-- Provided information --

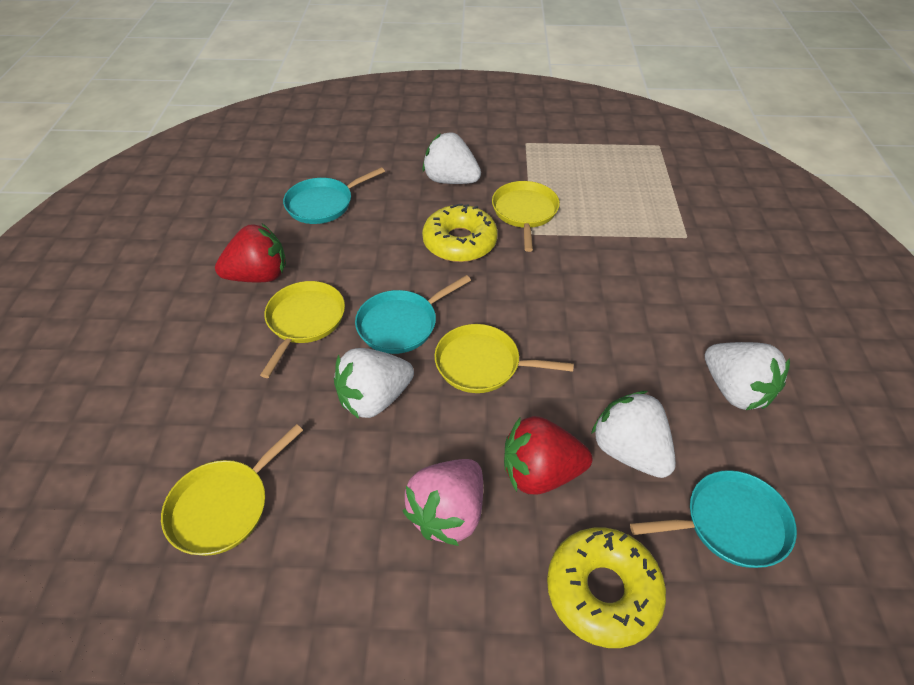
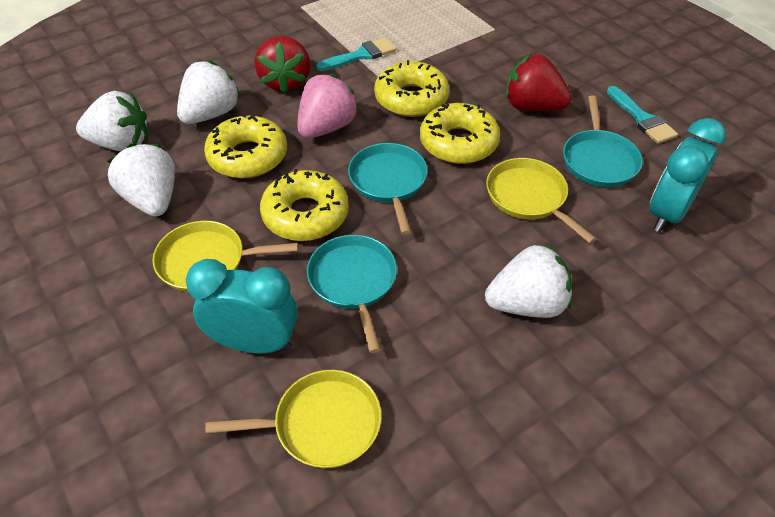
turquoise brush: 0 -> 2
turquoise clock: 0 -> 2
yellow donut: 2 -> 4
yellow pan: 4 -> 3

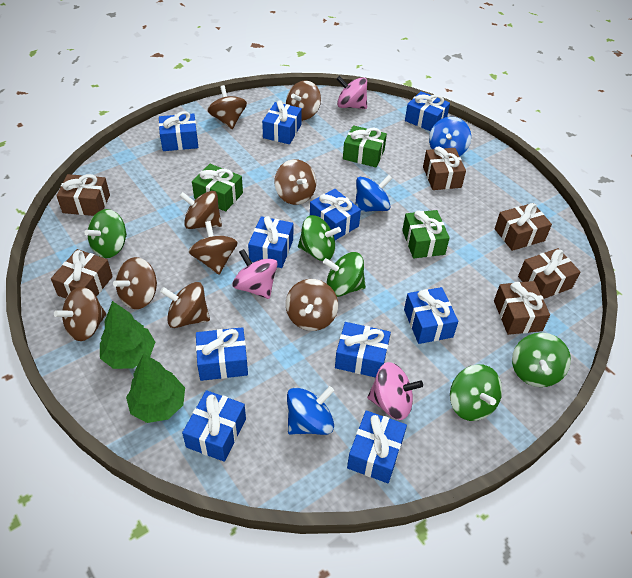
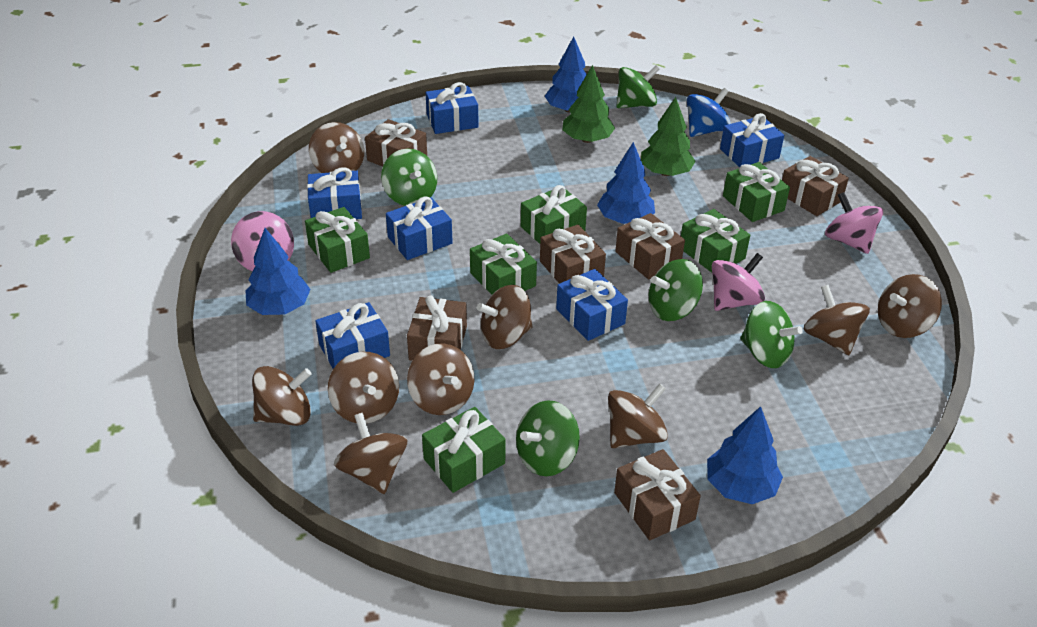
blue gift: 10 -> 6
blue spinning top: 3 -> 1
blue tree: 0 -> 4
green gift: 3 -> 6

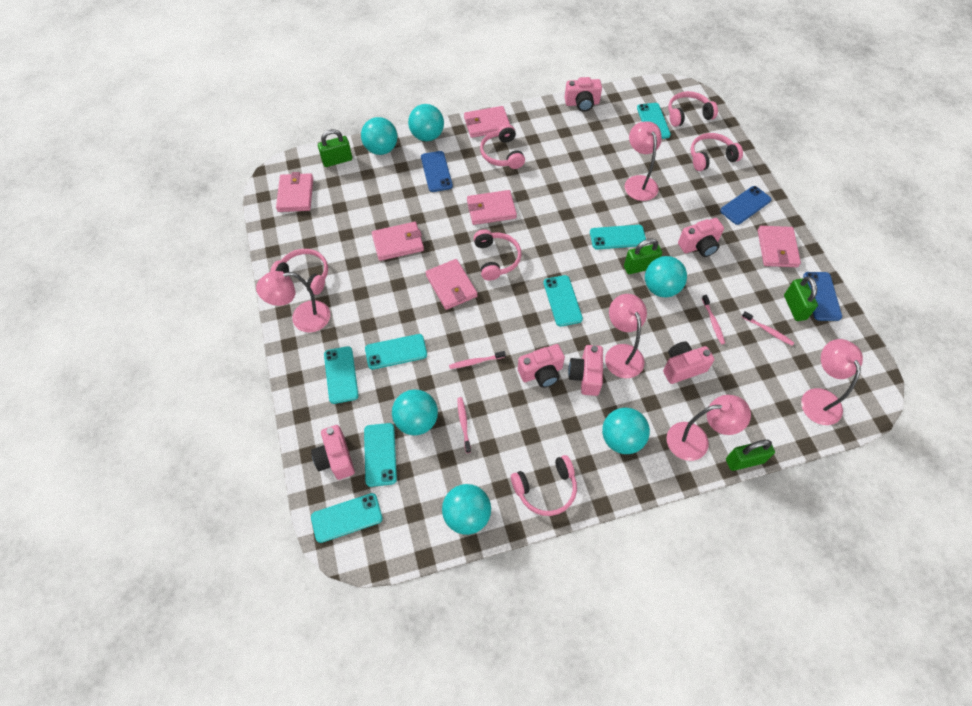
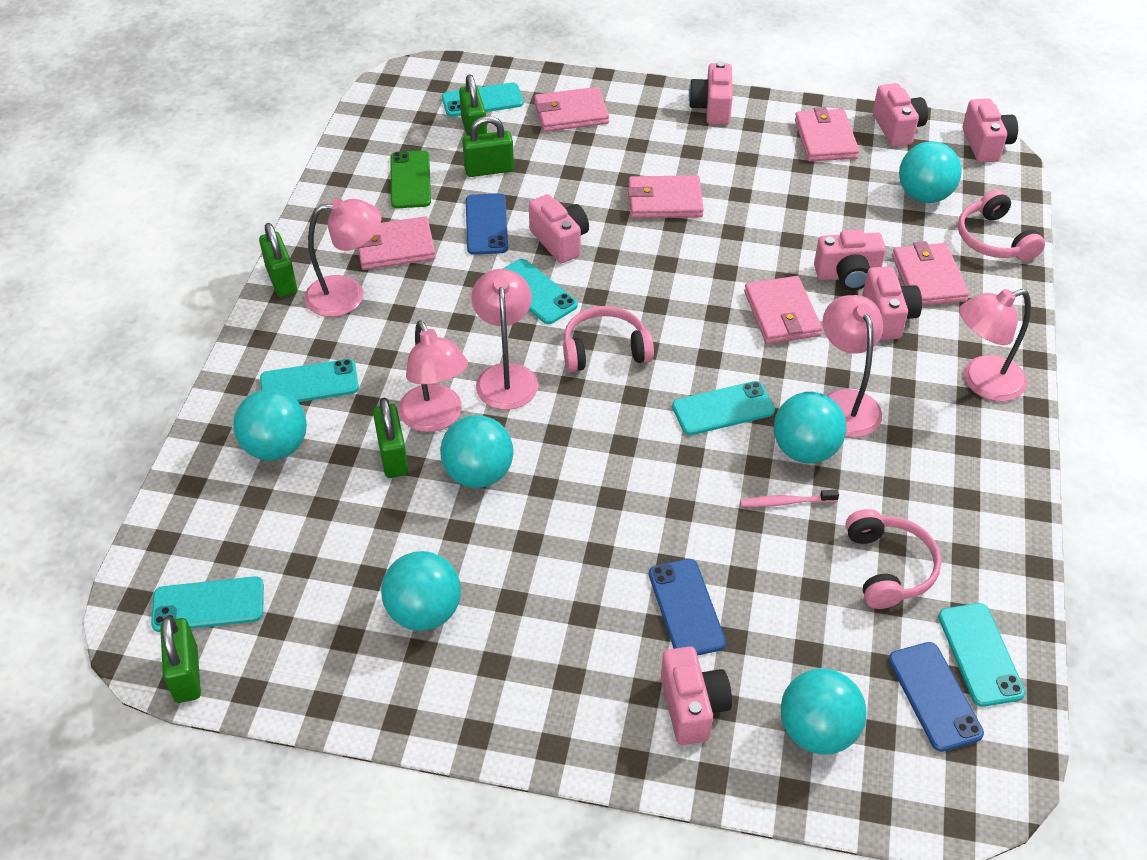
green padlock: 4 -> 5
green phone: 0 -> 1
pink camera: 6 -> 7
pink headphones: 6 -> 3
pink toothbrush: 4 -> 1
turquoise phone: 7 -> 6

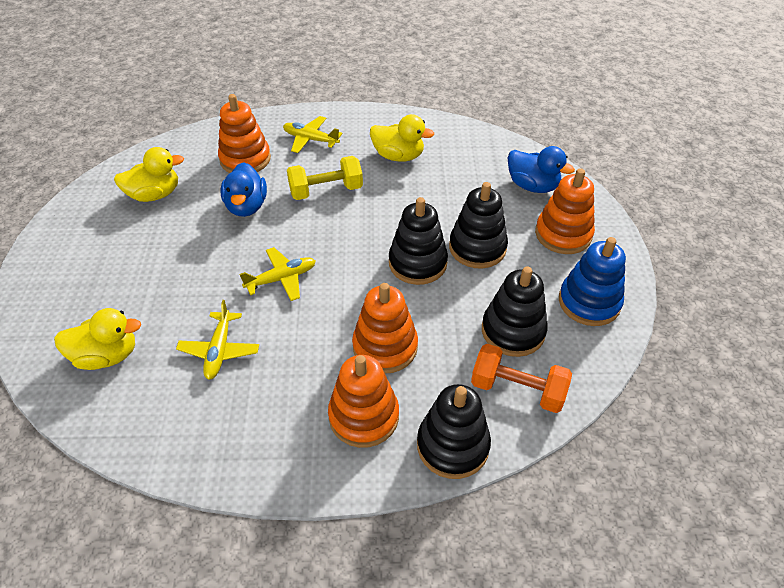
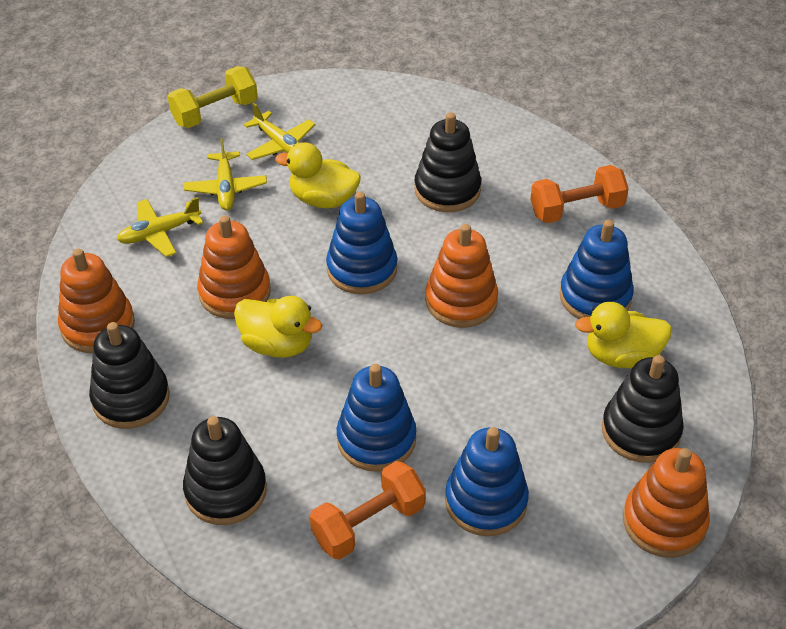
blue duck: 2 -> 0
blue stacking toy: 1 -> 4
orange dumbbell: 1 -> 2

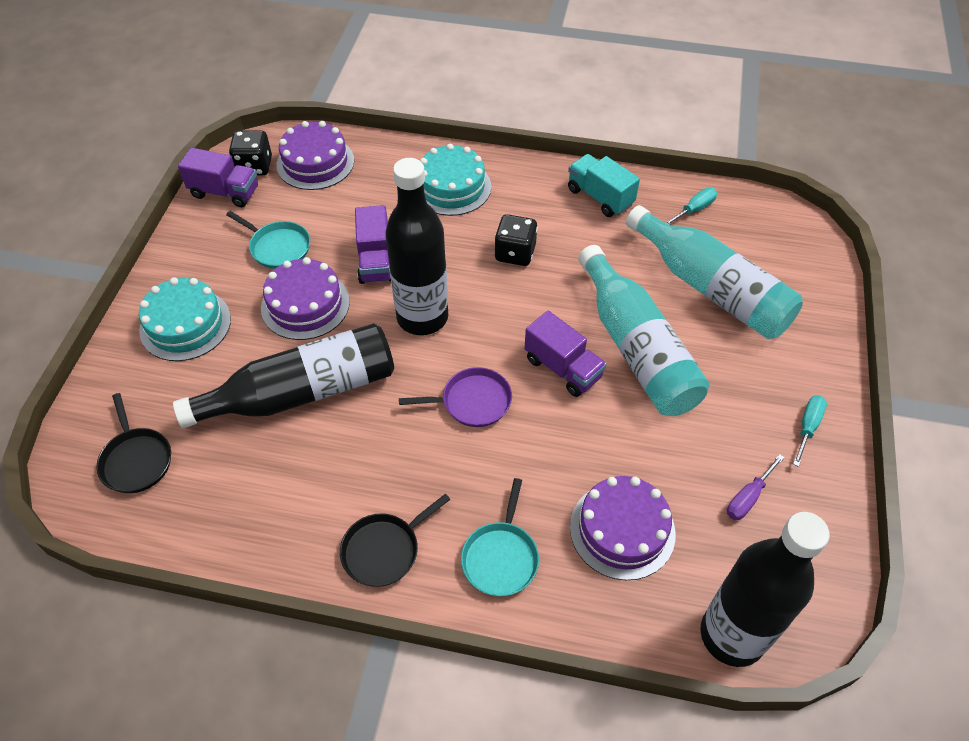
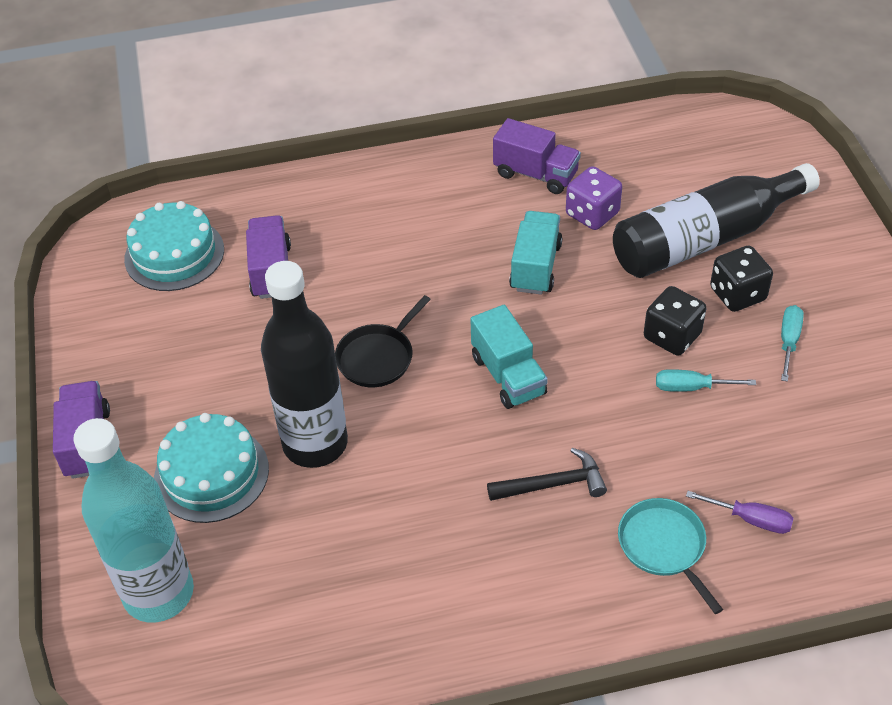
black bottle: 3 -> 2
black hammer: 0 -> 1
black pan: 2 -> 1
purple cake: 3 -> 0
purple dice: 0 -> 1
purple pan: 1 -> 0
turquoise bottle: 2 -> 1
turquoise pan: 2 -> 1
turquoise truck: 1 -> 2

-- What is expected --
From the records given above, copy all lines containing "green".

-- Answer to this task --
green gift: 3 -> 6
green padlock: 4 -> 5
green phone: 0 -> 1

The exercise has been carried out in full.